=== THE DATA ===

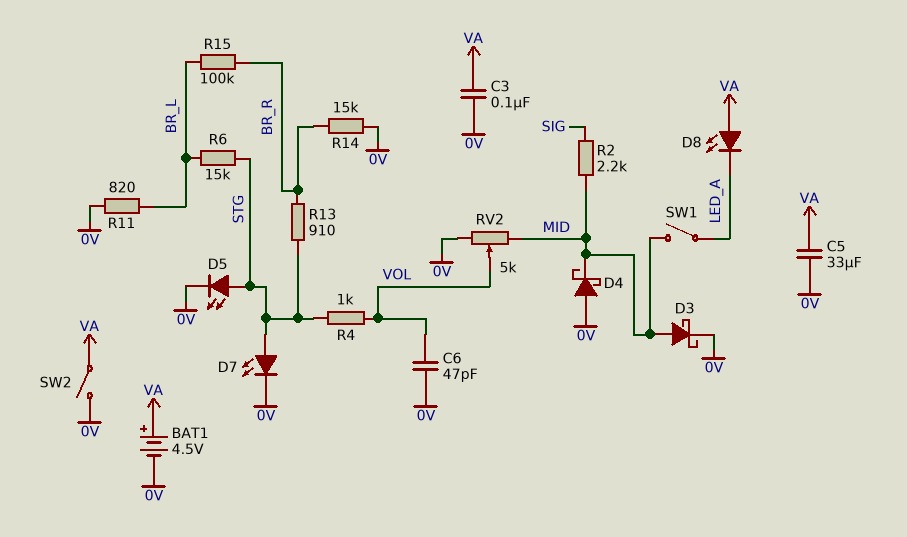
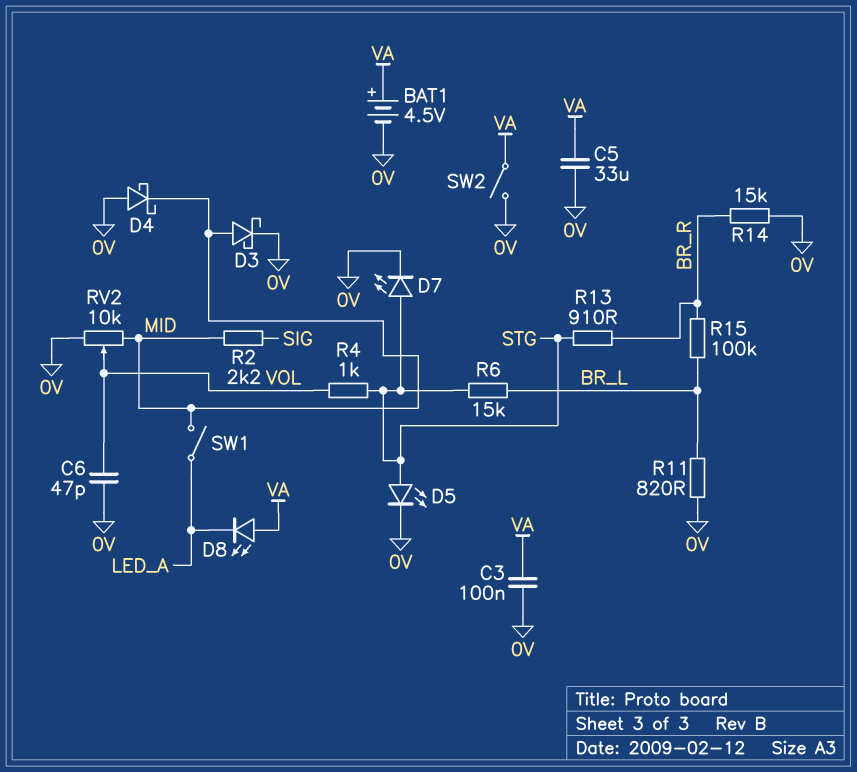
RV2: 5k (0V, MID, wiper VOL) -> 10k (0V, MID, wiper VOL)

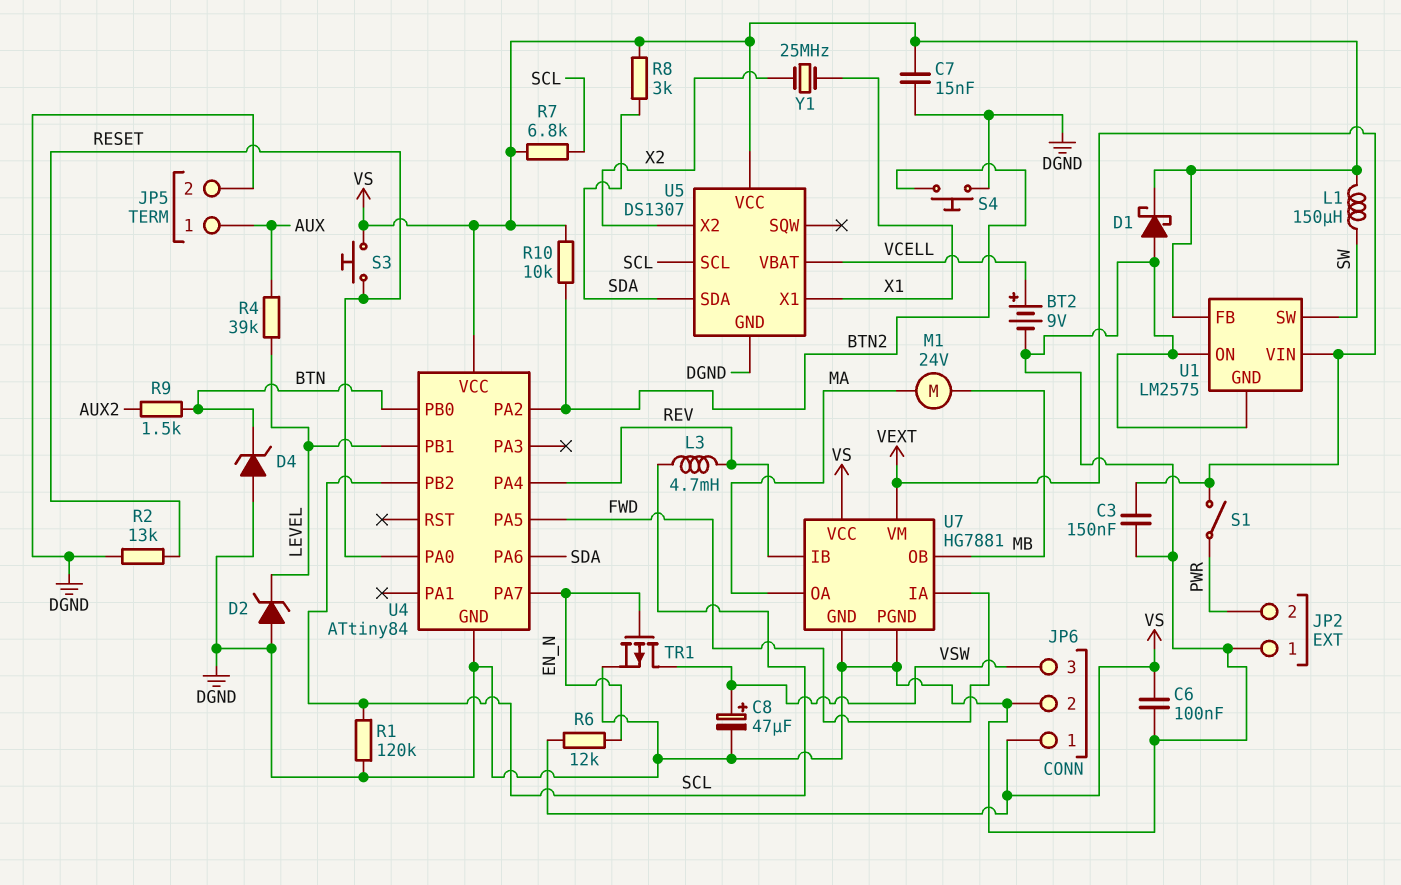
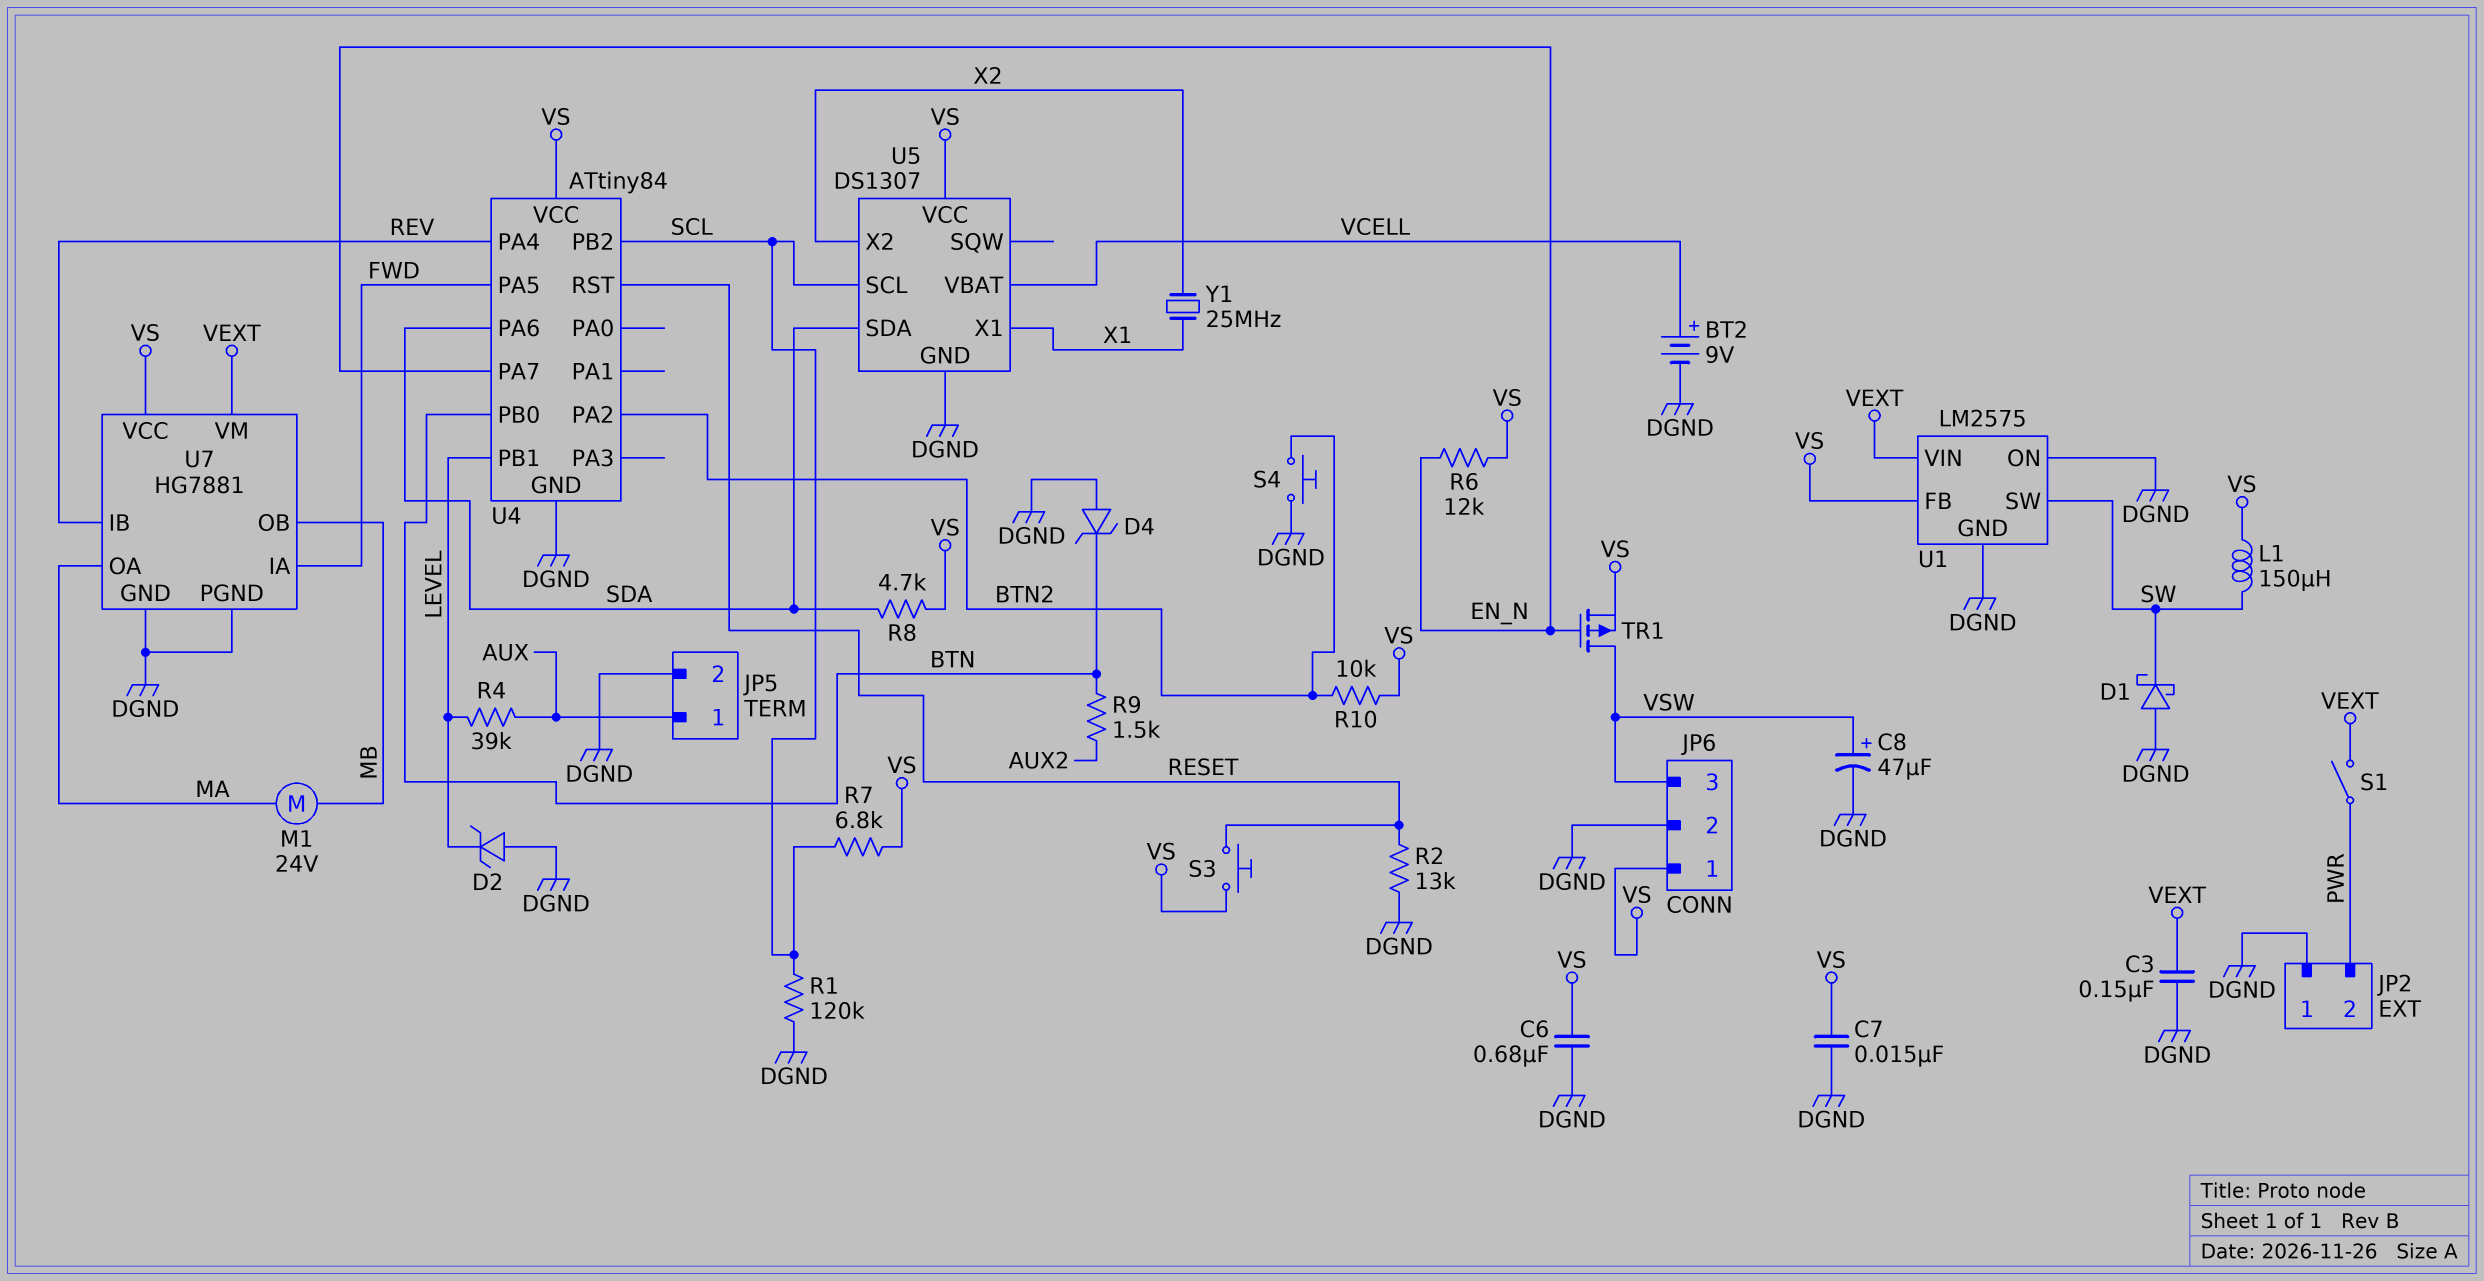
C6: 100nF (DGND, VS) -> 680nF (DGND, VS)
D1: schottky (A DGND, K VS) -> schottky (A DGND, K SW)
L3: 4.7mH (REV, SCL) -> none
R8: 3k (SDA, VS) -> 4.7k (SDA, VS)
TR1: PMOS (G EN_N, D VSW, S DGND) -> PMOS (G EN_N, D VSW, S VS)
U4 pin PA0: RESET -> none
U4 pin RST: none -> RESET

===

**YOUR INSTRUCTIONS:**
Nothing but a number should be given: the tally of lines in the listing that contain "RESET".

**OUTPUT FOR THIS TASK:**
2